**YOUR OBJECTIVE**
Line by line, restate the material word for word, omitting any image.

************

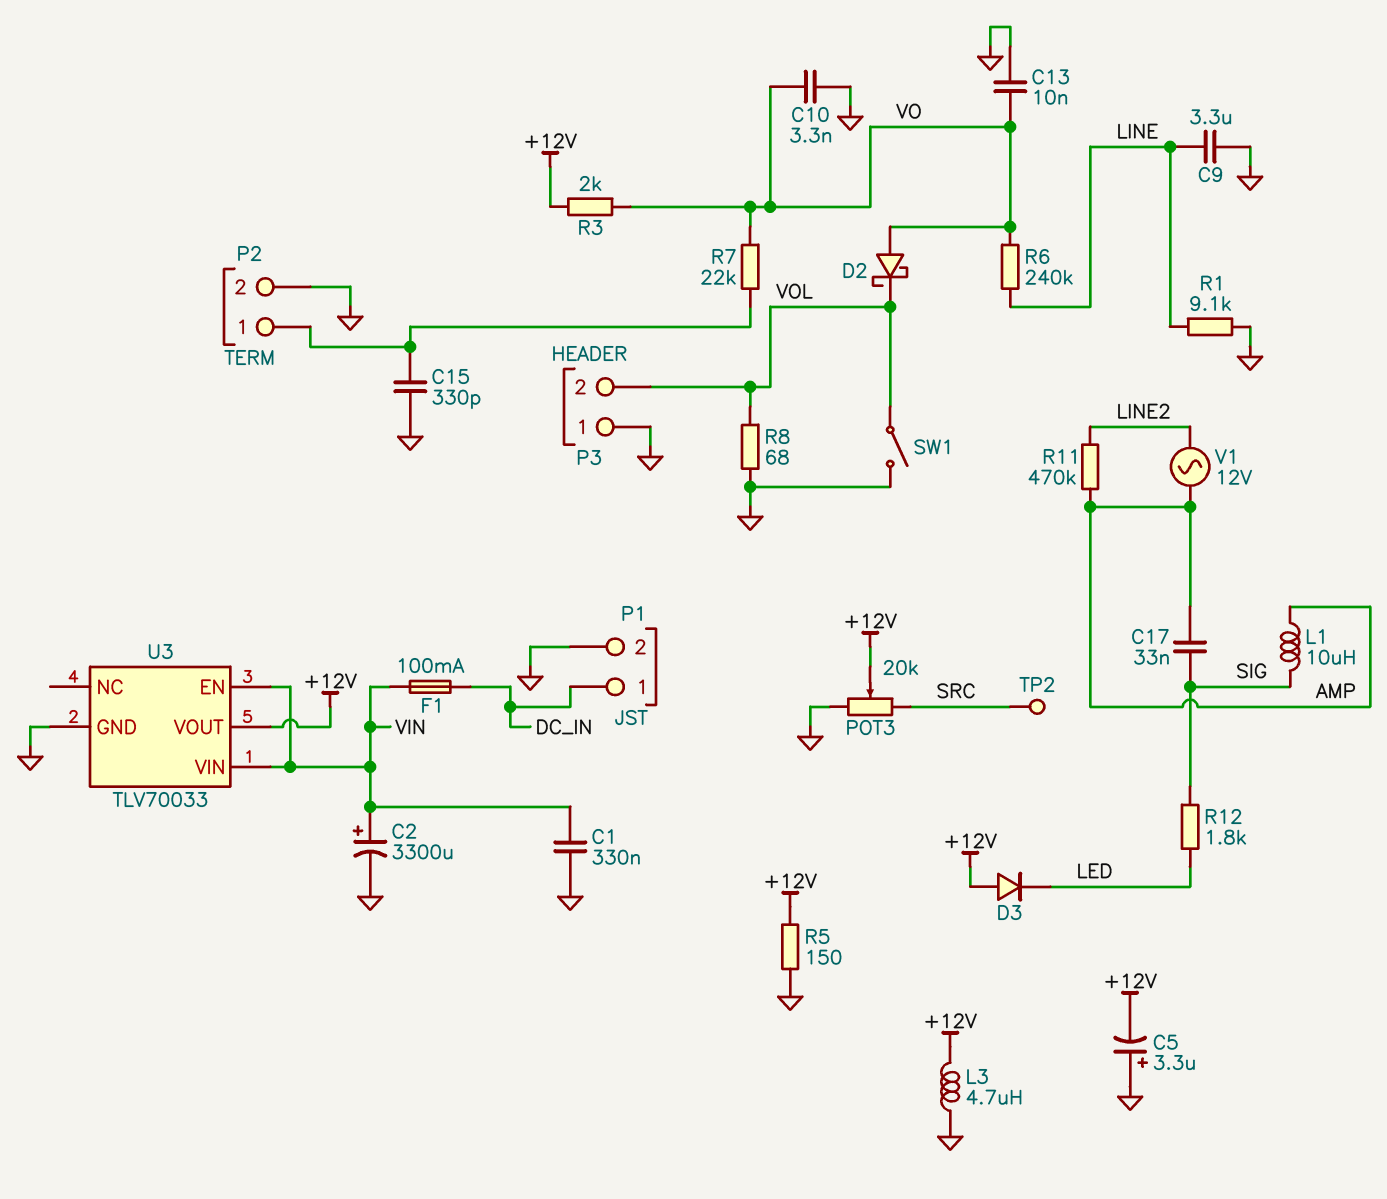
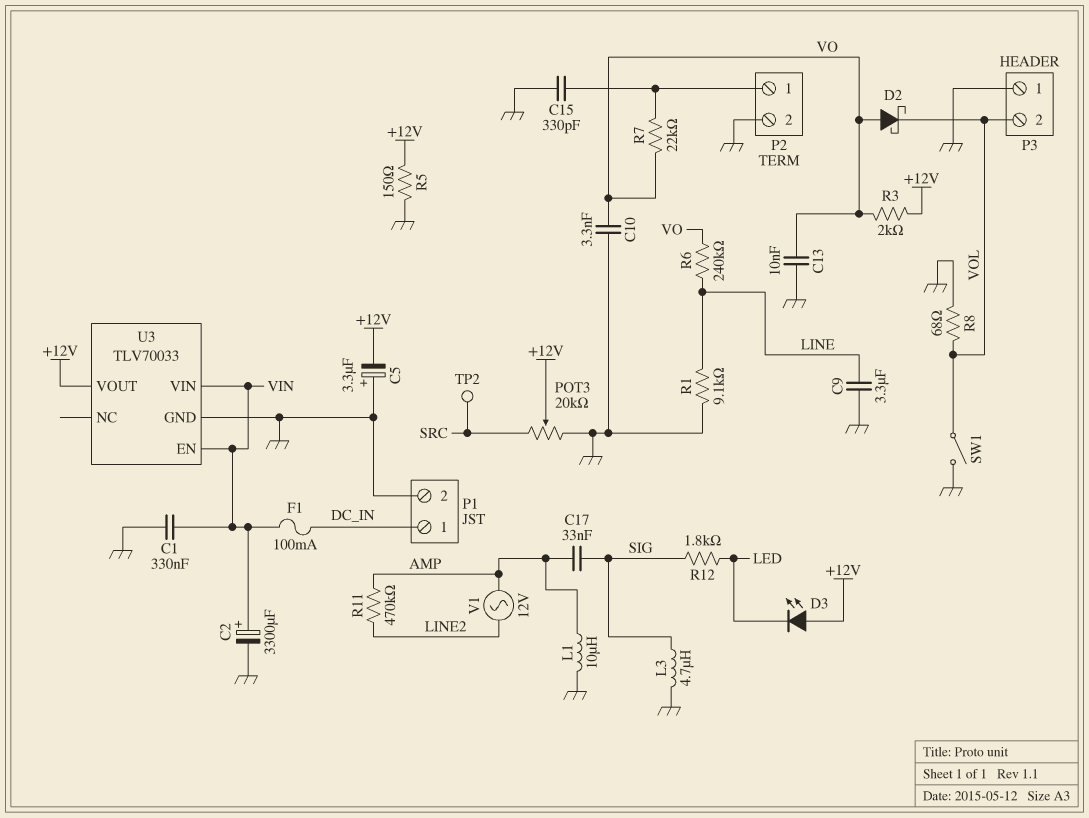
D3: diode (A +12V, K LED) -> LED (A +12V, K LED)
L1: 10uH (AMP, SIG) -> 10uH (AMP, GND)
L3: 4.7uH (+12V, GND) -> 4.7uH (GND, SIG)

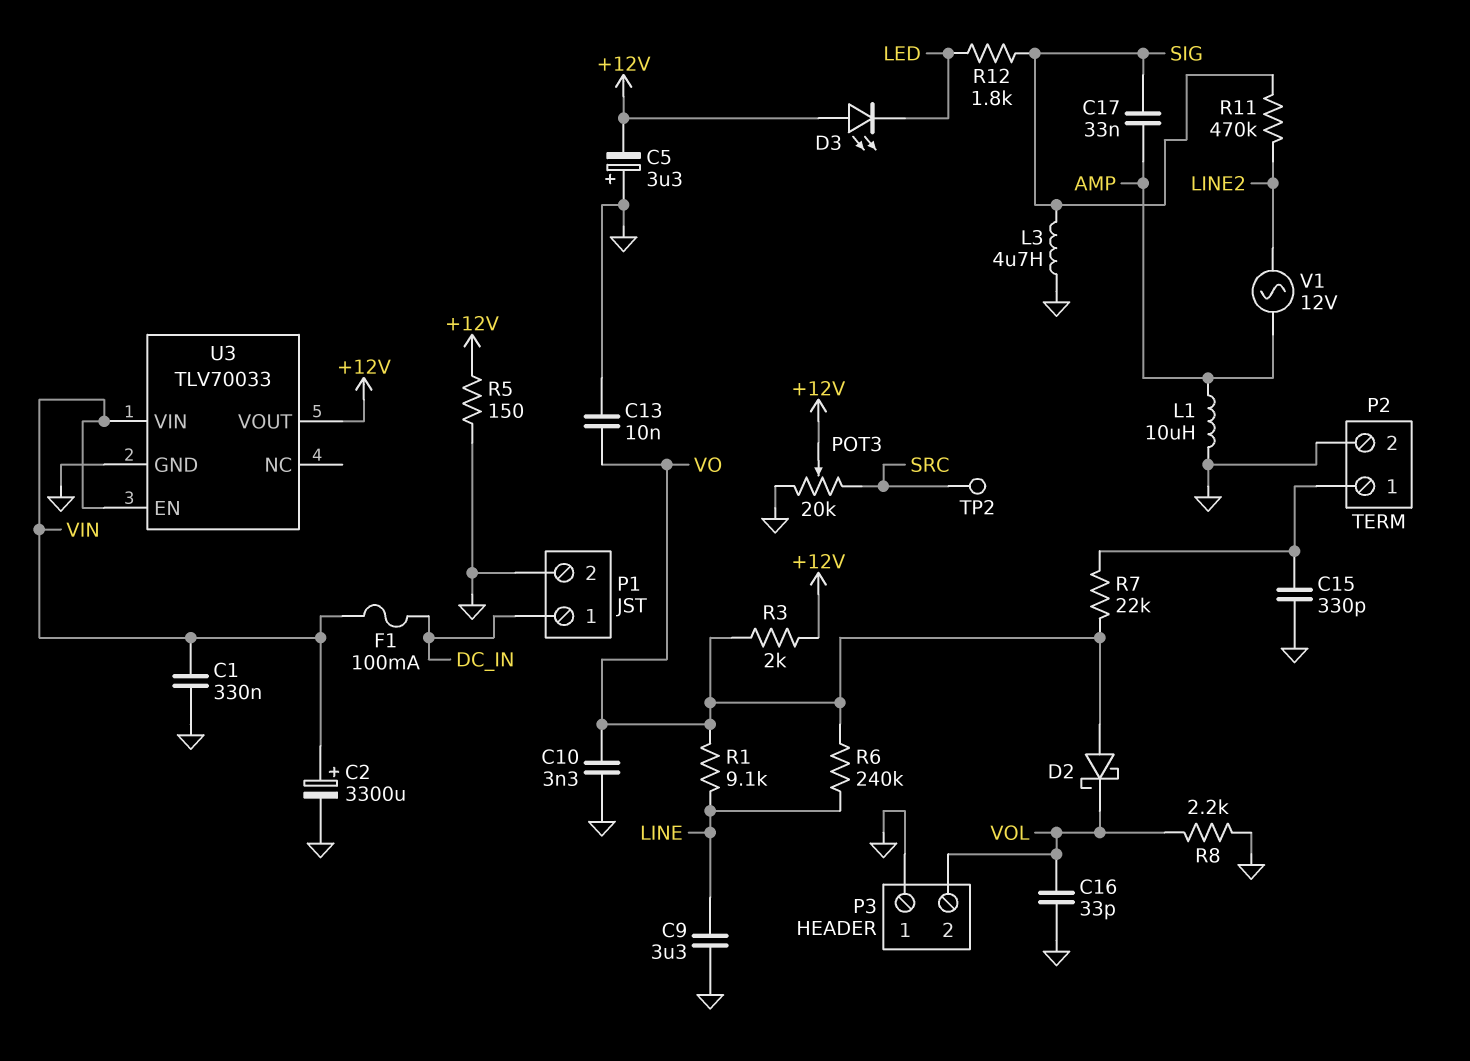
C16: none -> 33pF (GND, VOL)
R1: 9.1k (GND, LINE) -> 9.1k (LINE, VO)
R8: 68 (GND, VOL) -> 2.2k (GND, VOL)
R11: 470k (AMP, LINE2) -> 470k (LINE2, SIG)
SW1: switch (GND, VOL) -> none

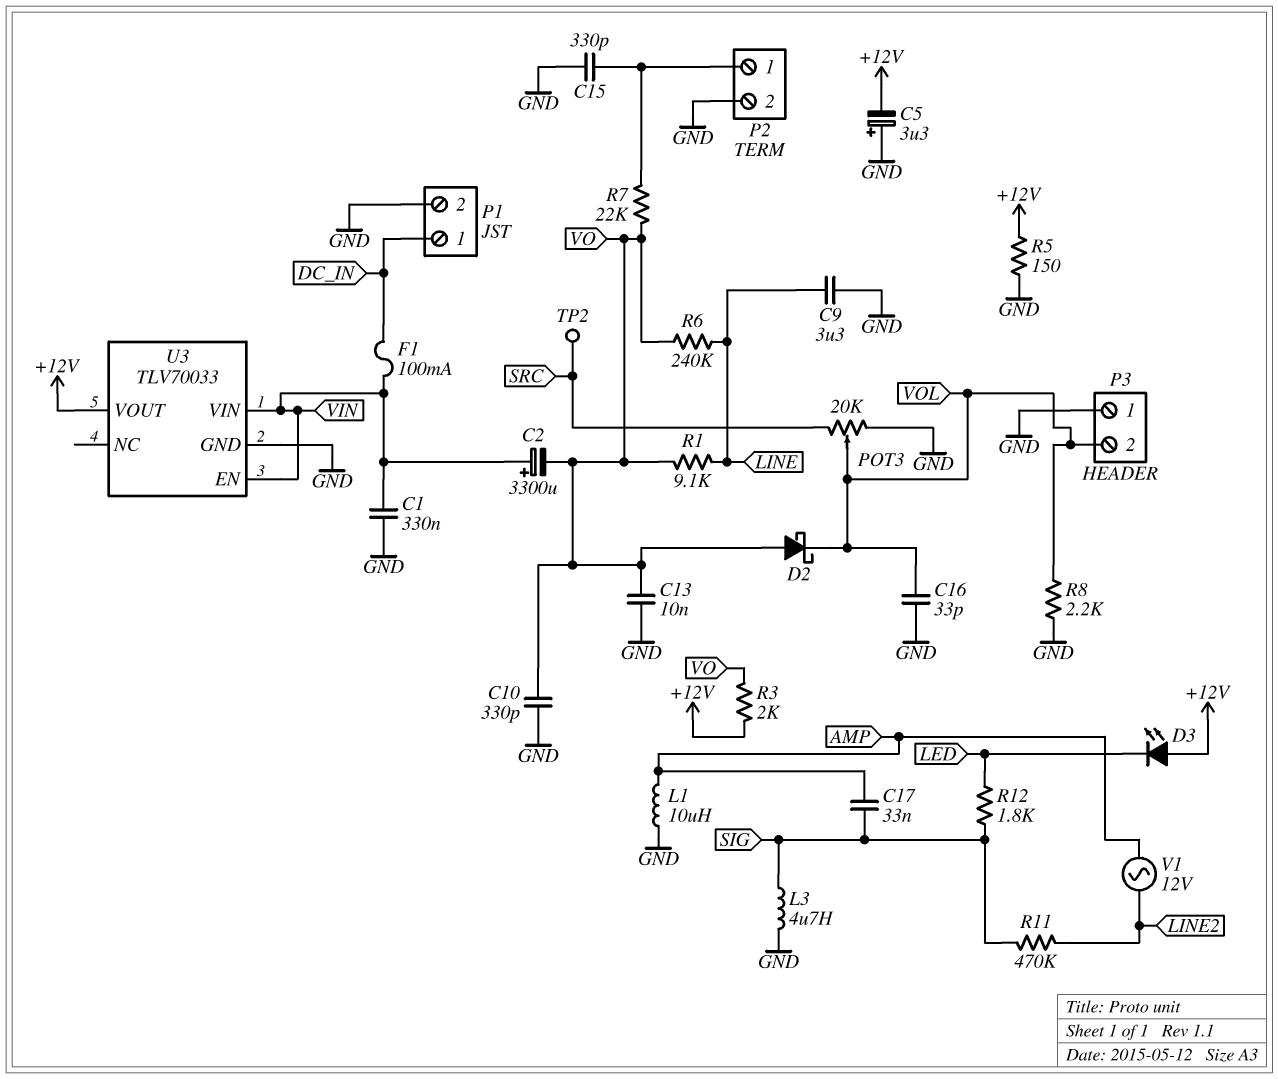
C2: 3300uF (plus VIN, minus GND) -> 3300uF (plus VIN, minus VO)
C10: 3.3nF (GND, VO) -> 330pF (GND, VO)
POT3: 20k (GND, SRC, wiper +12V) -> 20k (GND, SRC, wiper VOL)

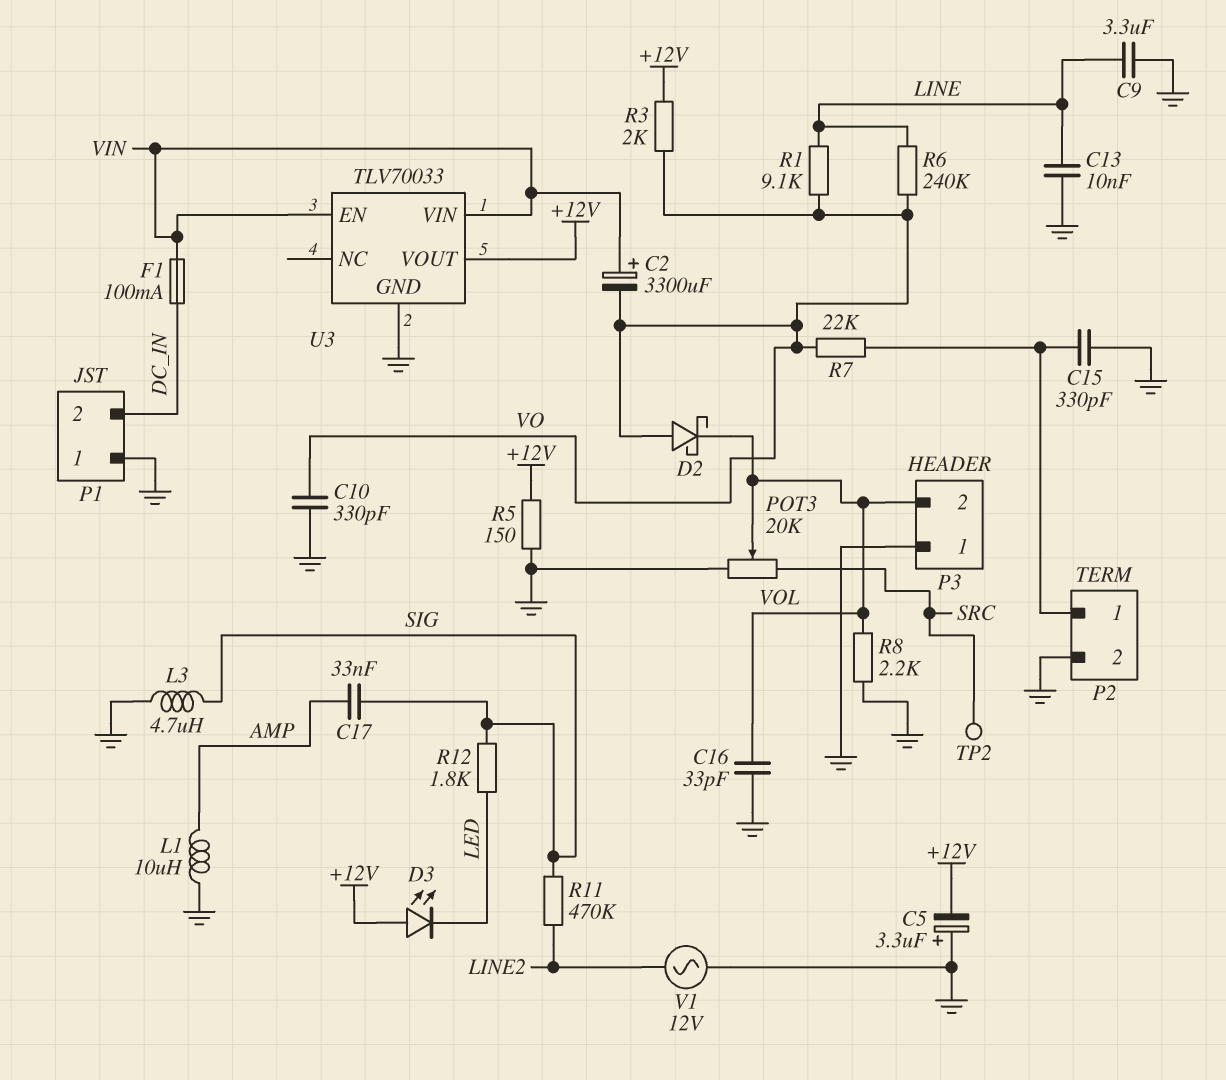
C1: 330nF (GND, VIN) -> none
C13: 10nF (GND, VO) -> 10nF (GND, LINE)
P1 pin 1: DC_IN -> GND
P1 pin 2: GND -> DC_IN
V1: AC 12V (AMP, LINE2) -> AC 12V (GND, LINE2)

************

**TASK SOLUTION**
D3: diode (A +12V, K LED) -> LED (A +12V, K LED)
L1: 10uH (AMP, SIG) -> 10uH (AMP, GND)
L3: 4.7uH (+12V, GND) -> 4.7uH (GND, SIG)

C16: none -> 33pF (GND, VOL)
R1: 9.1k (GND, LINE) -> 9.1k (LINE, VO)
R8: 68 (GND, VOL) -> 2.2k (GND, VOL)
R11: 470k (AMP, LINE2) -> 470k (LINE2, SIG)
SW1: switch (GND, VOL) -> none

C2: 3300uF (plus VIN, minus GND) -> 3300uF (plus VIN, minus VO)
C10: 3.3nF (GND, VO) -> 330pF (GND, VO)
POT3: 20k (GND, SRC, wiper +12V) -> 20k (GND, SRC, wiper VOL)

C1: 330nF (GND, VIN) -> none
C13: 10nF (GND, VO) -> 10nF (GND, LINE)
P1 pin 1: DC_IN -> GND
P1 pin 2: GND -> DC_IN
V1: AC 12V (AMP, LINE2) -> AC 12V (GND, LINE2)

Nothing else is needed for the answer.